:: RECORDS FOR PROCESSING

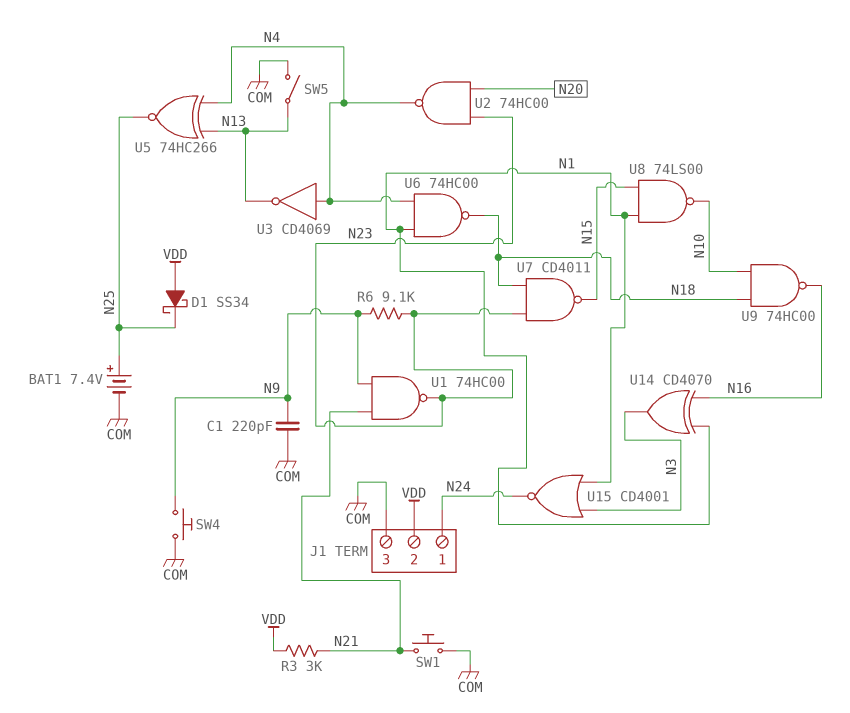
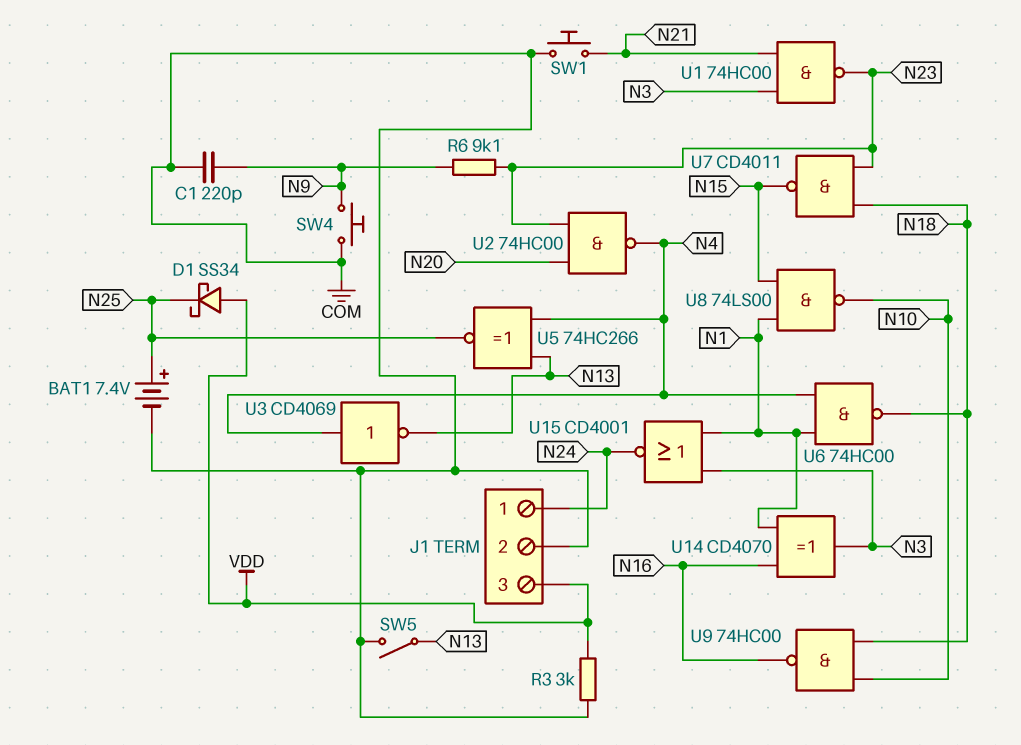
J1 pin 2: VDD -> COM
J1 pin 3: COM -> VDD
R3: 3k (N21, VDD) -> 3k (COM, VDD)
U1: NAND 74HC00 (in N9, in N21, out N23) -> NAND 74HC00 (in N3, in N21, out N23)

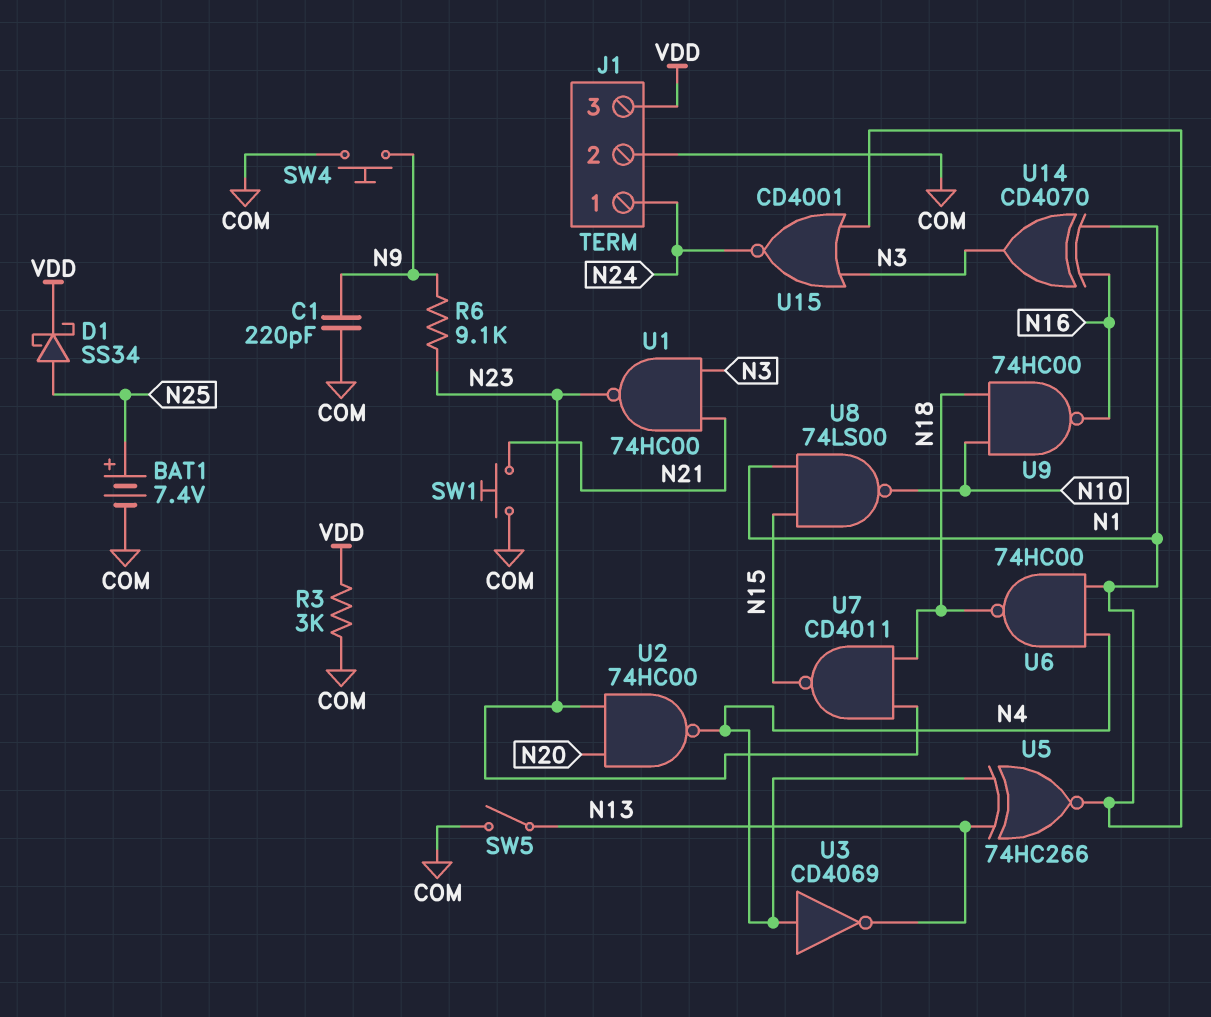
D1: schottky SS34 (A VDD, K N25) -> schottky SS34 (A N25, K VDD)
U5: XNOR 74HC266 (in N4, in N13, out N25) -> XNOR 74HC266 (in N4, in N13, out N1)

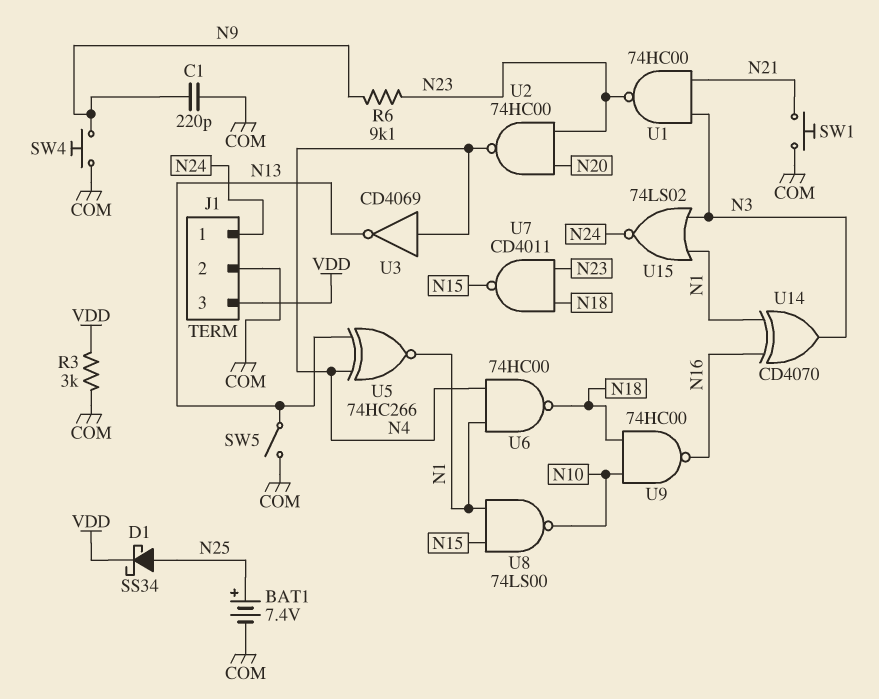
U15: NOR CD4001 (in N1, in N3, out N24) -> NOR 74LS02 (in N1, in N3, out N24)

::::

● EXERCISE DESCRIPTION
Skip the images and set down the rest of the data unchanged.

● RESULT BELOW
J1 pin 2: VDD -> COM
J1 pin 3: COM -> VDD
R3: 3k (N21, VDD) -> 3k (COM, VDD)
U1: NAND 74HC00 (in N9, in N21, out N23) -> NAND 74HC00 (in N3, in N21, out N23)

D1: schottky SS34 (A VDD, K N25) -> schottky SS34 (A N25, K VDD)
U5: XNOR 74HC266 (in N4, in N13, out N25) -> XNOR 74HC266 (in N4, in N13, out N1)

U15: NOR CD4001 (in N1, in N3, out N24) -> NOR 74LS02 (in N1, in N3, out N24)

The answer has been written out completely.